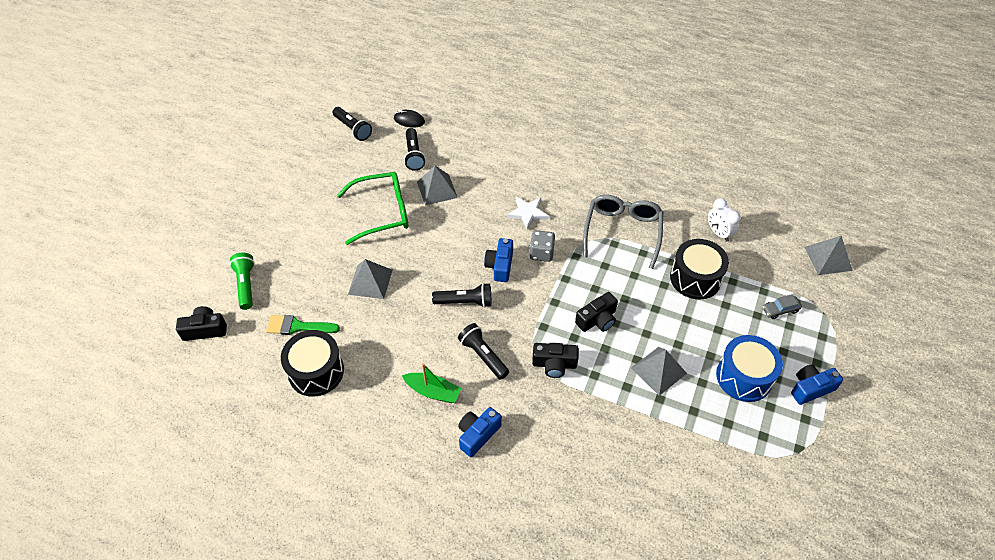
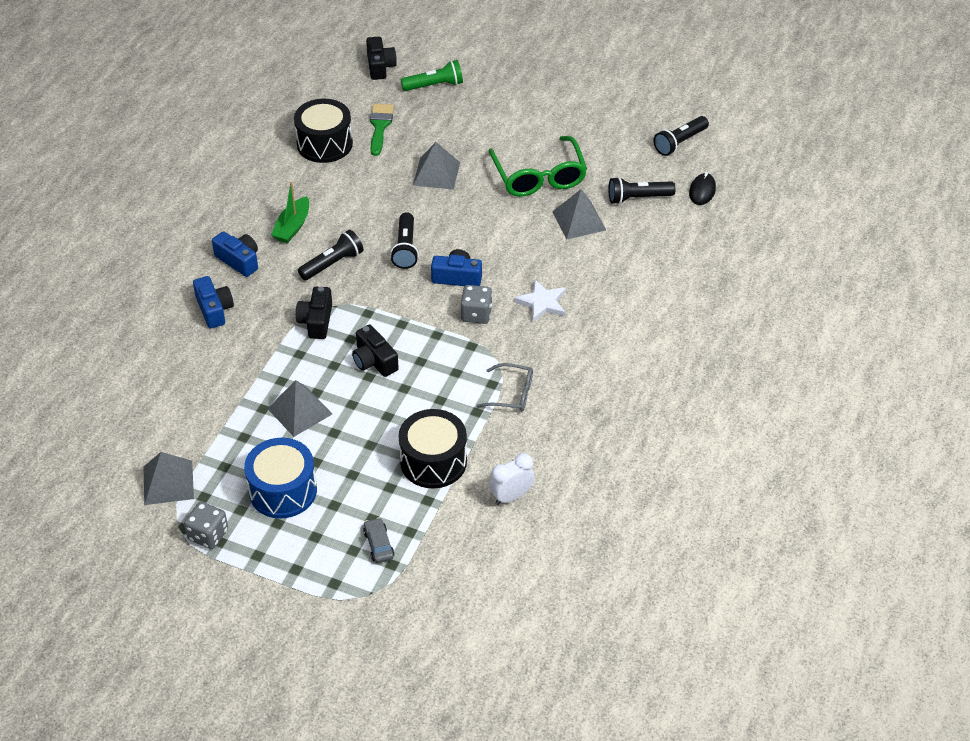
camera: 90 degrees right, 5 degrees down
(622, 232) = (512, 394): grey glasses -> grey glasses, size x0.56
(801, 428) = (208, 535): none -> grey dice
(810, 388) = (259, 555): blue camera -> blue camera (214, 309)
(828, 258) = (465, 618): grey pyramid -> grey pyramid (168, 482)

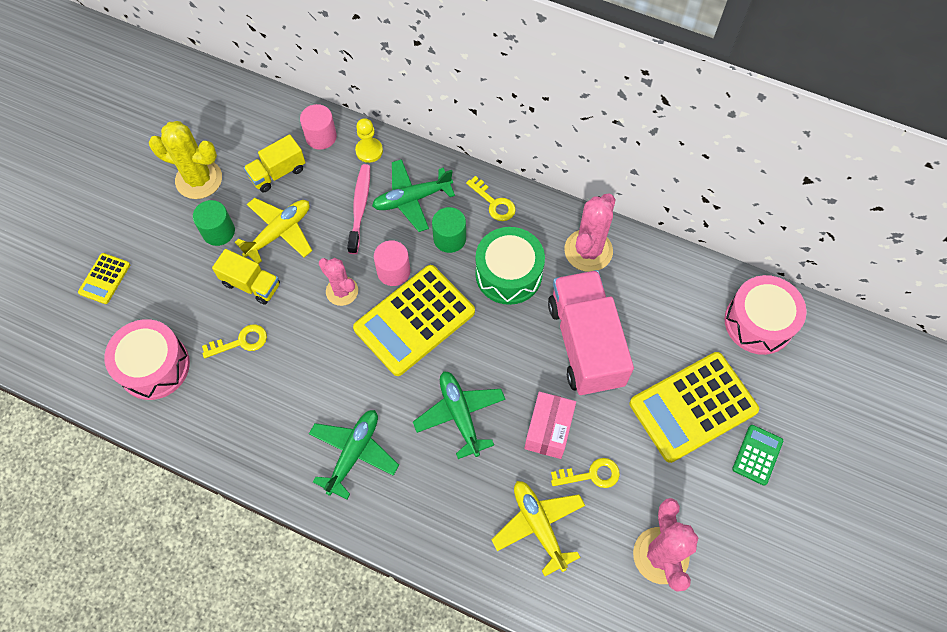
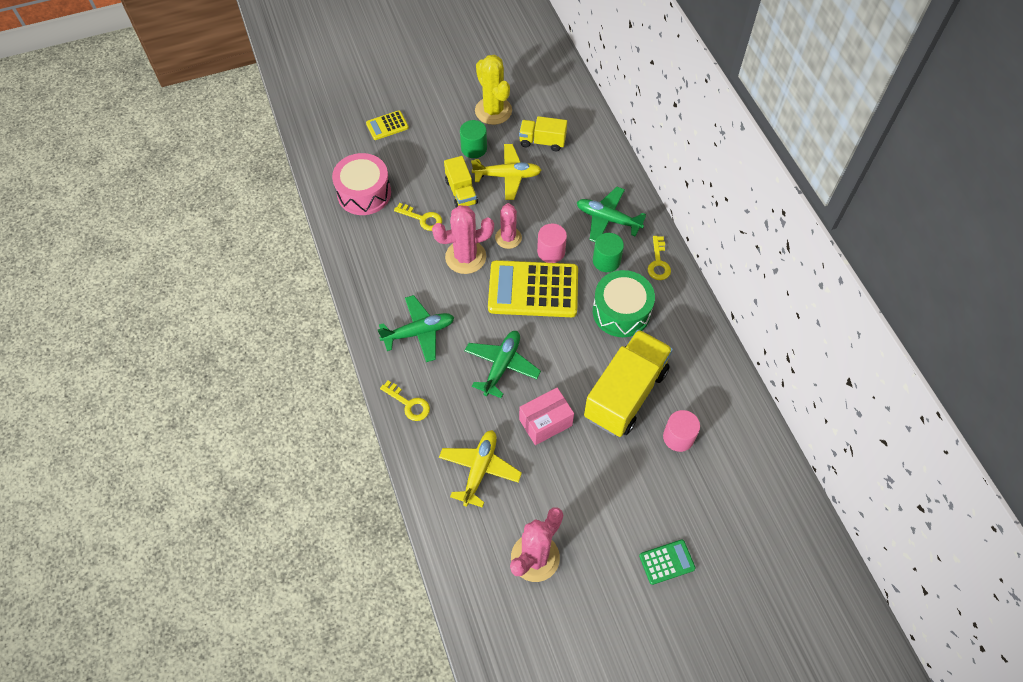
camera: 45 degrees right, 5 degrees down
(321, 136) = (590, 140): pink cylinder -> pink cylinder (678, 437)
(360, 207) = (570, 199): pink toothbrush -> none
(369, 151) = (611, 170): yellow pawn -> none
(585, 343) = (625, 394): pink truck -> yellow truck
(588, 250) = (690, 341): pink cactus -> pink cactus (465, 257)
(591, 475) = (543, 471): yellow key -> yellow key (409, 404)
(693, 407) = (655, 494): yellow calculator -> none
(758, 322) = (762, 485): pink drum -> none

What this task involves:
Whenever the word "degrees" shows up in a line of the entries above, copy that line.

Answer to the exercise:
camera: 90 degrees right, 5 degrees down
camera: 45 degrees right, 5 degrees down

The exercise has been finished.